## Provided information
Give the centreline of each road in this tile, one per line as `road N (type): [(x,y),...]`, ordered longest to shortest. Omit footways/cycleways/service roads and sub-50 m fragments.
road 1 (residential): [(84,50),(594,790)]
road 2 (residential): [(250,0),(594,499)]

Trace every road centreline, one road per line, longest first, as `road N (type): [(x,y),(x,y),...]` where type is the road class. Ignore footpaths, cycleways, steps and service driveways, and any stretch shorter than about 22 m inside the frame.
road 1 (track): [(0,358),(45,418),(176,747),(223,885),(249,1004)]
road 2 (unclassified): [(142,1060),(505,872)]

## What is required
I need each line above reproduced exactly.

## Answer
Give the centreline of each road in this tile, one per line as `road N (type): [(x,y),...]`, ordered longest to shortest. Omit footways/cycleways/service roads and sub-50 m fragments.
road 1 (residential): [(84,50),(594,790)]
road 2 (residential): [(250,0),(594,499)]

Trace every road centreline, one road per line, longest first, as `road N (type): [(x,y),(x,y),...]` where type is the road class. Ignore footpaths, cycleways, steps and service driveways, and any stretch shorter than about 22 m inside the frame.
road 1 (track): [(0,358),(45,418),(176,747),(223,885),(249,1004)]
road 2 (unclassified): [(142,1060),(505,872)]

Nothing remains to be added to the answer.